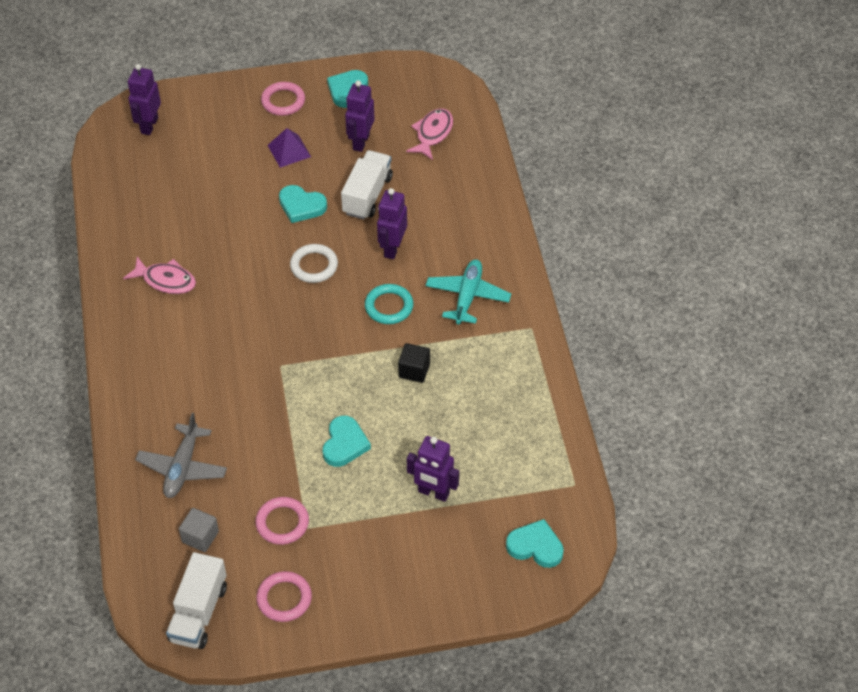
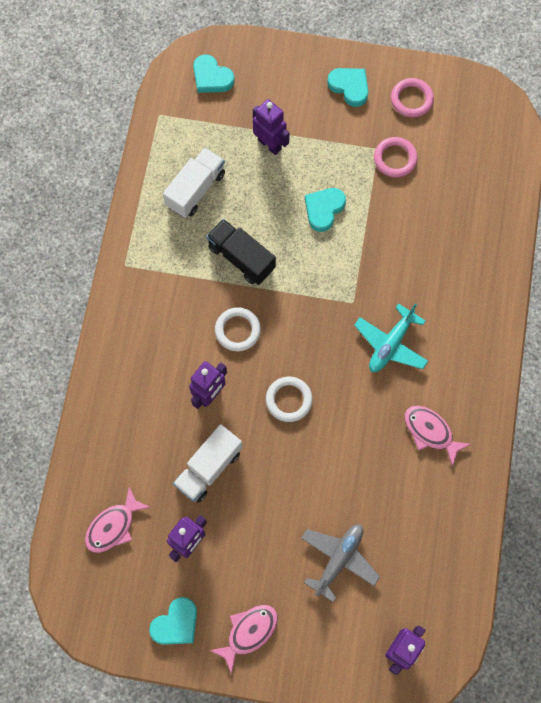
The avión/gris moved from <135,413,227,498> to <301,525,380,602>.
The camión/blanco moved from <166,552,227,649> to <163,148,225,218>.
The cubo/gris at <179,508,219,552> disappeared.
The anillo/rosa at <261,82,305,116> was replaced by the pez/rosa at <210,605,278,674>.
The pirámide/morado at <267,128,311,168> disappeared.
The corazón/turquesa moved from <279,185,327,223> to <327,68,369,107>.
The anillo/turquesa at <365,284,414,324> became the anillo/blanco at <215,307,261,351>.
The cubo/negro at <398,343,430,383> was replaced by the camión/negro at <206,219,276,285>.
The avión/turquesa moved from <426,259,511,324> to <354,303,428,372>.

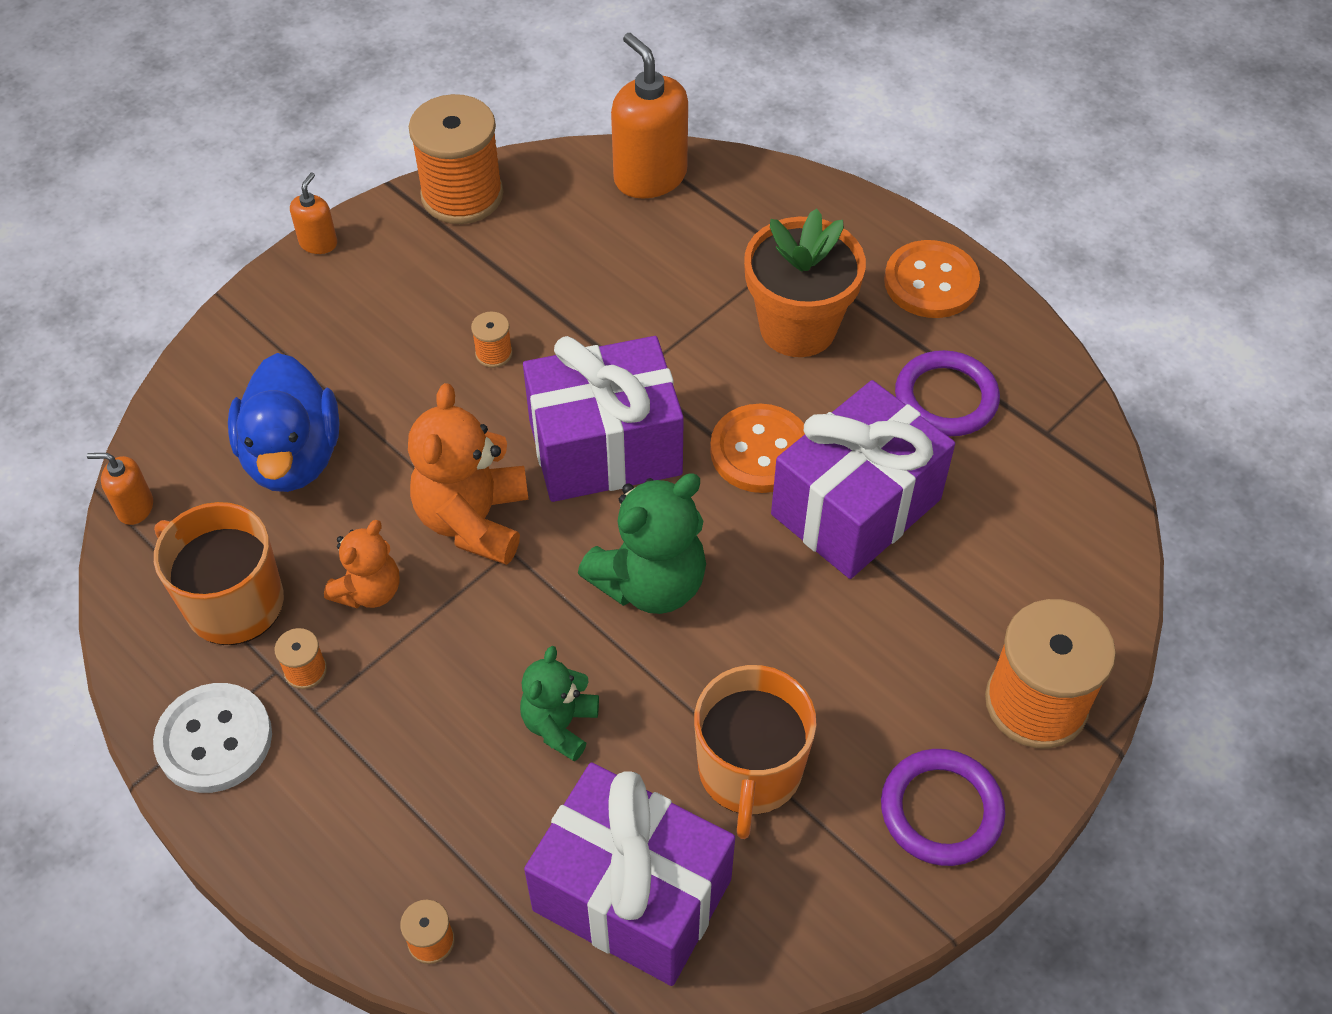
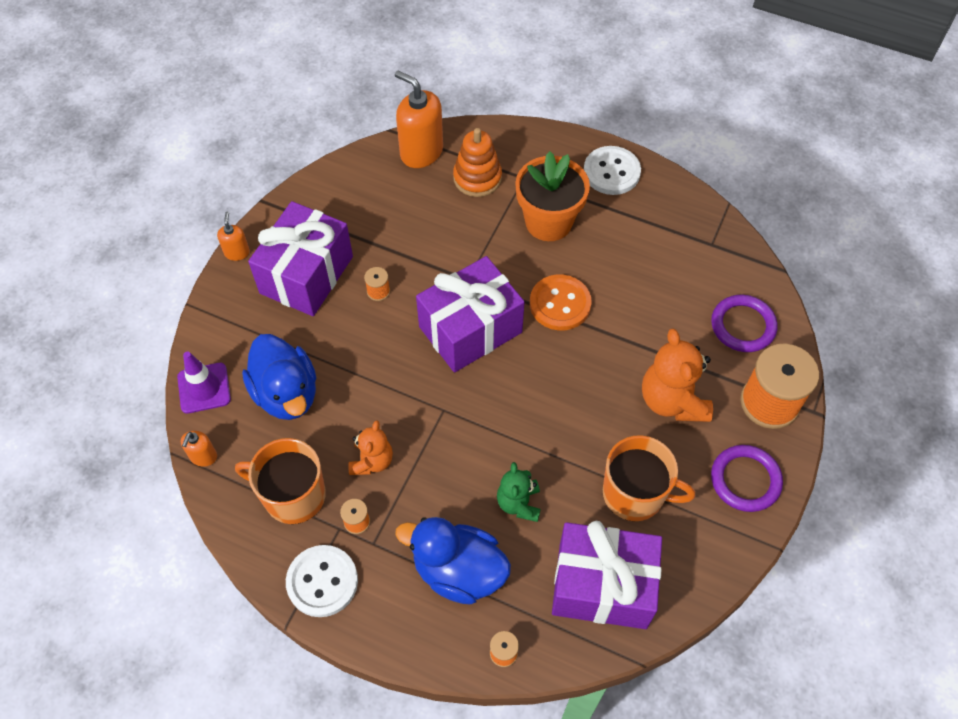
The dispensador de jabón/naranja at <87,453,153,525> turned 60 degrees counterclockwise.
The osito/naranja moved from <408,383,529,565> to <642,329,713,422>.
The carrete/naranja at <409,94,503,224> disappeared.
The osito/verde at <578,474,706,614> disappeared.
The taza/naranja at <694,665,816,839> turned 60 degrees counterclockwise.
The regalo/morado moved from <771,380,955,579> to <248,201,353,316>.
The botón/naranja at <884,240,980,318> became the botón/blanco at <584,146,641,195>.
The anillo/morado moved from <895,350,1000,436> to <711,295,778,352>.
The cono de tráfico/morado at <177,352,231,414> appeared.
The pato/azul at <395,517,511,605> appeared.
The juguete apilable/naranja at <453,128,502,197> appeared.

* * * *

Exercise requirements: The expected output is exactly the lines of the listing above between the line holding "The anillo/turquesa at" and the line holding "The cubo/negro at", inclusive.

Result of the task:
The anillo/turquesa at <365,284,414,324> became the anillo/blanco at <215,307,261,351>.
The cubo/negro at <398,343,430,383> was replaced by the camión/negro at <206,219,276,285>.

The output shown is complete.